**Brief**
Show each line from the listing that includes the word "purple".

**Provided information**
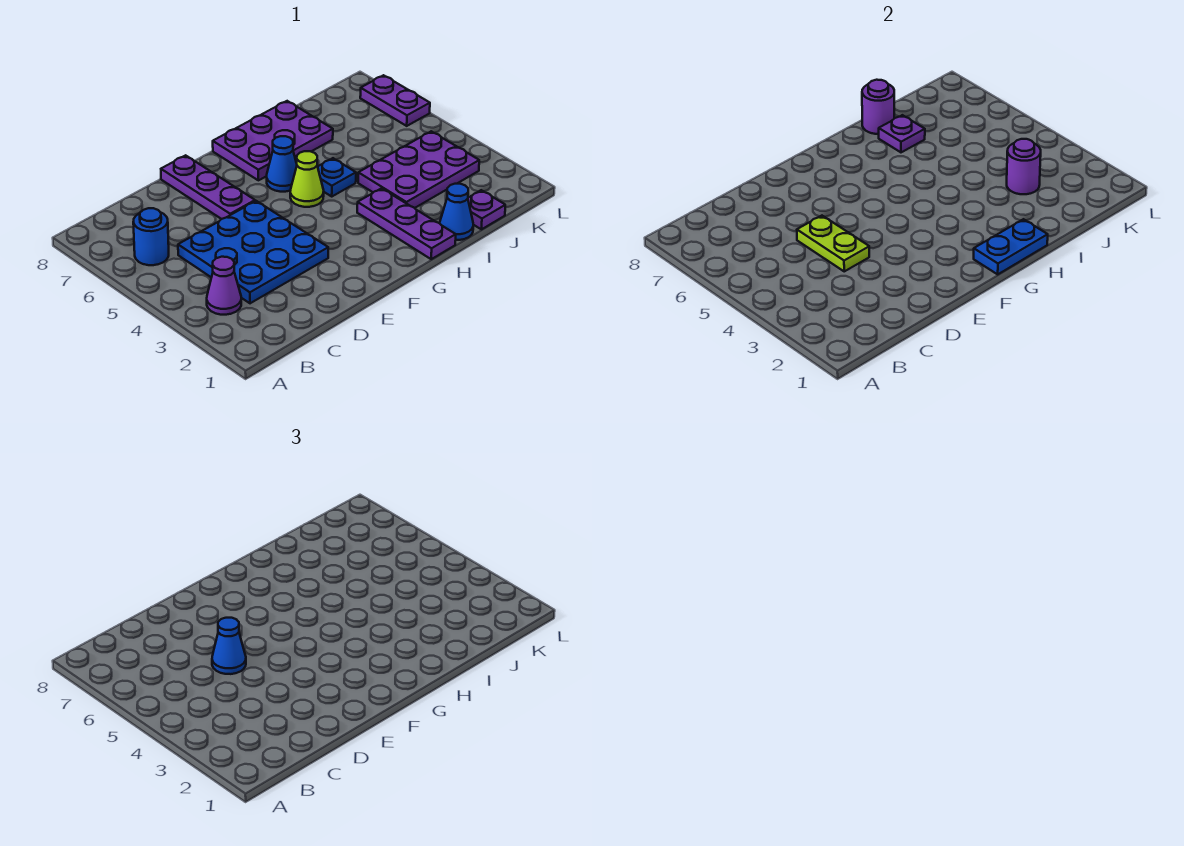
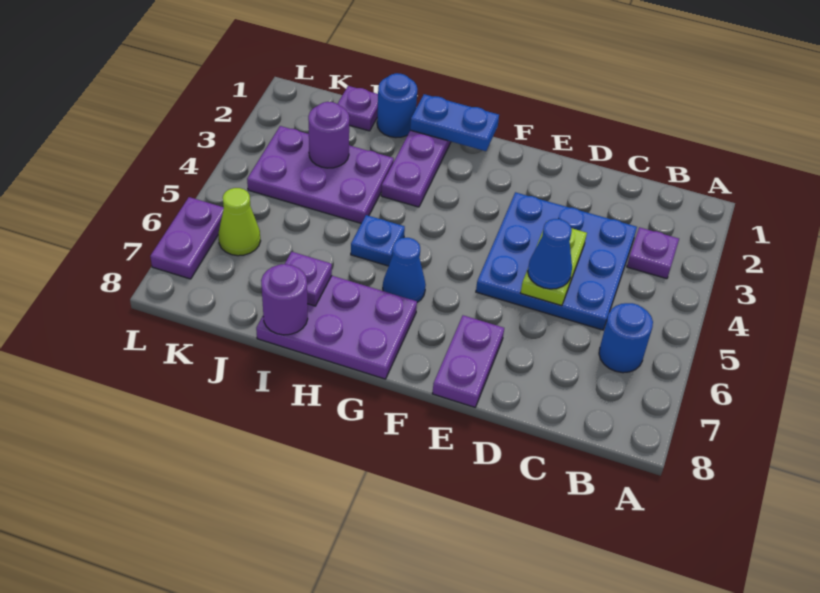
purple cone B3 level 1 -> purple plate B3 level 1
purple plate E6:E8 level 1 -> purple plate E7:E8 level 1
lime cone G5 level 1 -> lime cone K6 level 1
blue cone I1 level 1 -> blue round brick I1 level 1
---
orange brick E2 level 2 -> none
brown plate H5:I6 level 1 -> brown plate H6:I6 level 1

**Exercise output**
purple cone B3 level 1 -> purple plate B3 level 1
purple plate E6:E8 level 1 -> purple plate E7:E8 level 1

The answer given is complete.